Description of the task:
Images are not wanted; transcribe the rest of the listing exactly.

Source material:
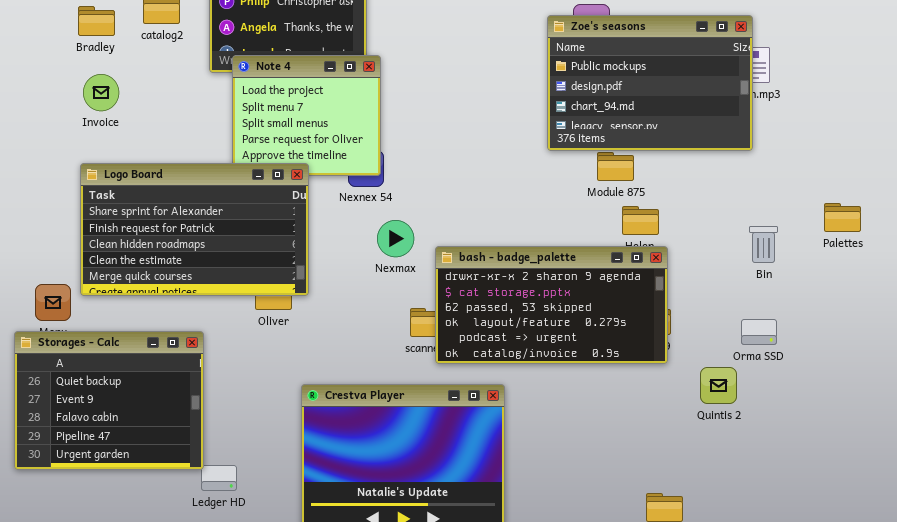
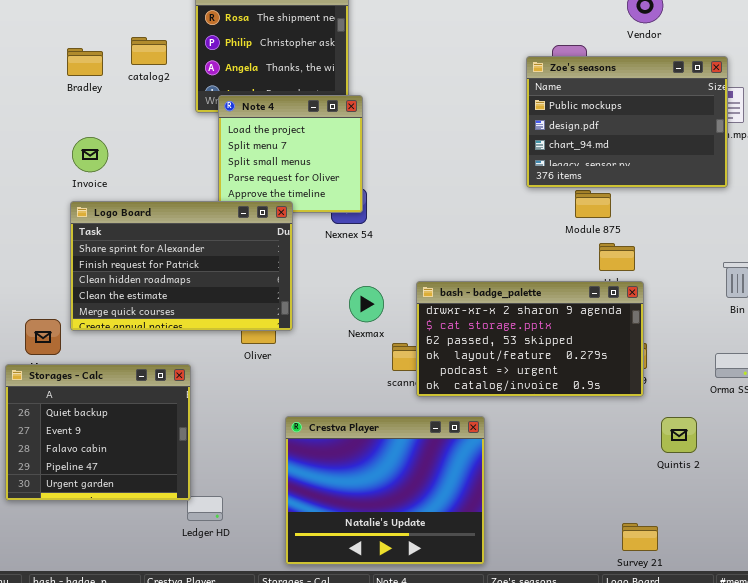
Invoice: [83,74,119,111] -> [72,137,108,172], moved
Nexmax: [377,220,414,257] -> [349,286,384,322], moved
Quintis 2: [700,367,737,404] -> [661,417,697,453], moved

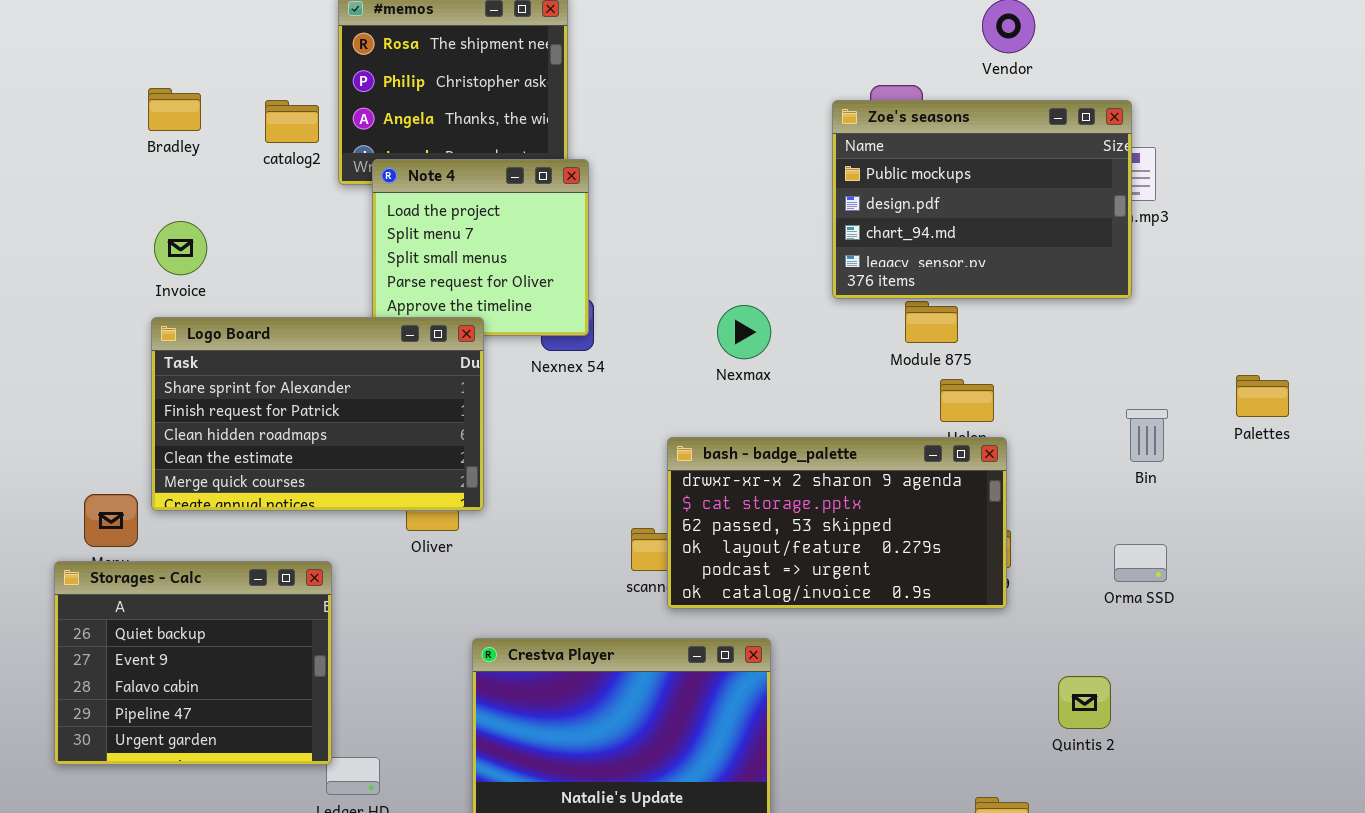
catalog2: [131,37,167,65] -> [265,100,319,143], moved
Nexmax: [349,286,384,322] -> [717,305,771,359], moved
Quintis 2: [661,417,697,453] -> [1058,676,1111,729], moved

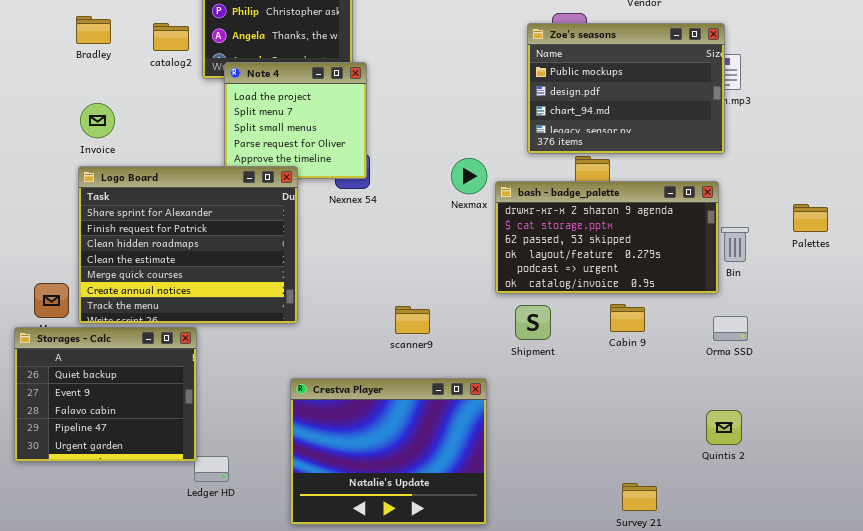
Logo Board: [151,317,484,511] -> [78,166,298,324], resized
bash - badge_palette: [667,437,1007,609] -> [495,181,719,294], moved
Quintis 2: [1058,676,1111,729] -> [706,410,742,445], moved

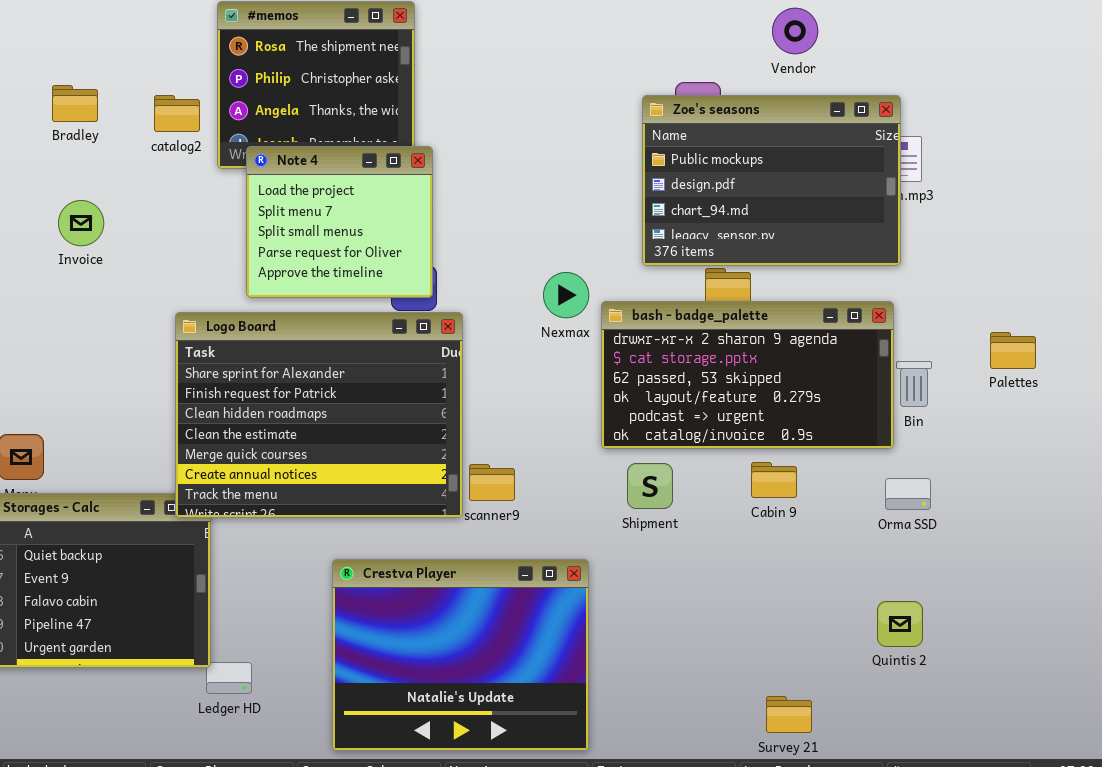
Logo Board: [78,166,298,324] -> [175,312,463,518], moved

Exercise result:
Invoice: [83,74,119,111] -> [72,137,108,172], moved
Nexmax: [377,220,414,257] -> [349,286,384,322], moved
Quintis 2: [700,367,737,404] -> [661,417,697,453], moved

catalog2: [131,37,167,65] -> [265,100,319,143], moved
Nexmax: [349,286,384,322] -> [717,305,771,359], moved
Quintis 2: [661,417,697,453] -> [1058,676,1111,729], moved

Logo Board: [151,317,484,511] -> [78,166,298,324], resized
bash - badge_palette: [667,437,1007,609] -> [495,181,719,294], moved
Quintis 2: [1058,676,1111,729] -> [706,410,742,445], moved

Logo Board: [78,166,298,324] -> [175,312,463,518], moved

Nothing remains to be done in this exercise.